== Segment start ==

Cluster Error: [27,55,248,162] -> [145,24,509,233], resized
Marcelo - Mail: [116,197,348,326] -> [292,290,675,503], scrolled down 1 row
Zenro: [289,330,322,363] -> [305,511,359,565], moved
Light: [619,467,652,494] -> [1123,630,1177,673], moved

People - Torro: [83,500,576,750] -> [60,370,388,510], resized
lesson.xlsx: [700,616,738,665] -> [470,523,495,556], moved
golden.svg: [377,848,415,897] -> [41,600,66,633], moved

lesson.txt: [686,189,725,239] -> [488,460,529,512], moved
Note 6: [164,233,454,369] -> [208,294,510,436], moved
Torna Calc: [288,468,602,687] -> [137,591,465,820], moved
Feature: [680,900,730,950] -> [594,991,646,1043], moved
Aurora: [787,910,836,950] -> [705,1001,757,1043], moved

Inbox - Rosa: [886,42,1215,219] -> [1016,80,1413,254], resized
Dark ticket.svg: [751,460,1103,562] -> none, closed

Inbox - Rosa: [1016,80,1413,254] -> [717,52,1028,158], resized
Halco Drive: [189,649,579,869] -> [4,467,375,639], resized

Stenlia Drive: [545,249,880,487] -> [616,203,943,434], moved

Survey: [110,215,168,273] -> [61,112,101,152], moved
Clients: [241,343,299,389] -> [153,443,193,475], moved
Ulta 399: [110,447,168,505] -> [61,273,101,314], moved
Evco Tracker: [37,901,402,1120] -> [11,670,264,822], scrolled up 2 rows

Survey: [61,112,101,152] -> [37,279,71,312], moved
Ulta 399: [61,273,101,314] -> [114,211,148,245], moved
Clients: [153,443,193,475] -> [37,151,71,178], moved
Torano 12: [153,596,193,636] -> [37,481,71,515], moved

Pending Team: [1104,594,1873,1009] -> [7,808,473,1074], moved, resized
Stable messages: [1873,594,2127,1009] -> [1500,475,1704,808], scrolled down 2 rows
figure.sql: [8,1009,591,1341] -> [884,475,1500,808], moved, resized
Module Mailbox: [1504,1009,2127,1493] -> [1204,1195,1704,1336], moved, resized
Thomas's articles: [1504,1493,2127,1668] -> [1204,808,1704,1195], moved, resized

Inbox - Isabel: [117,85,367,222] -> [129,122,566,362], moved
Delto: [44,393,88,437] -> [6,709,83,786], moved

== Segment end ==

## What needs to be done
Your answer should consist only of the lines from the one with "Stable messages: [1873,594,2127,1009]" through the last line of the entries above, retyped exactly.

## Response area
Stable messages: [1873,594,2127,1009] -> [1500,475,1704,808], scrolled down 2 rows
figure.sql: [8,1009,591,1341] -> [884,475,1500,808], moved, resized
Module Mailbox: [1504,1009,2127,1493] -> [1204,1195,1704,1336], moved, resized
Thomas's articles: [1504,1493,2127,1668] -> [1204,808,1704,1195], moved, resized

Inbox - Isabel: [117,85,367,222] -> [129,122,566,362], moved
Delto: [44,393,88,437] -> [6,709,83,786], moved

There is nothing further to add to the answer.